(Assignment):
Only the pictures are to be dropped, and the rest of the data should be copied exactly.

Material provided section start

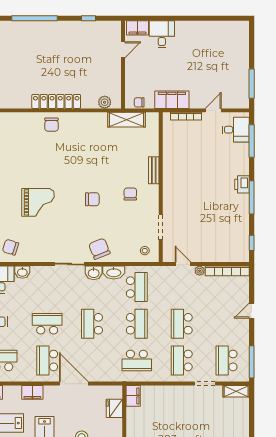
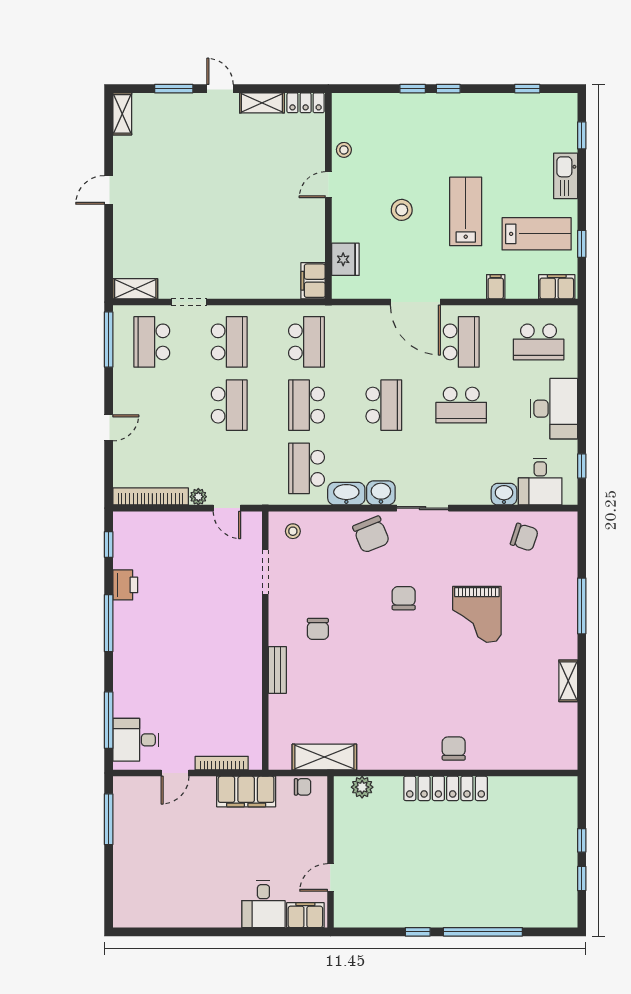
window: (88, 18) -> (418, 932), moved
printer: (242, 184) -> (125, 585), moved
chair: (92, 199) -> (404, 598), moved, turned 90
grand piano: (38, 202) -> (477, 614), turned -90
school desk: (137, 360) -> (307, 342), turned 90
school desk: (227, 360) -> (152, 342), turned 180
filing cabinet: (32, 392) -> (496, 287), width x0.50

Material provided section end

(Answer for this exercise):
window: (88, 18) -> (418, 932), moved
printer: (242, 184) -> (125, 585), moved
chair: (92, 199) -> (404, 598), moved, turned 90
grand piano: (38, 202) -> (477, 614), turned -90
school desk: (137, 360) -> (307, 342), turned 90
school desk: (227, 360) -> (152, 342), turned 180
filing cabinet: (32, 392) -> (496, 287), width x0.50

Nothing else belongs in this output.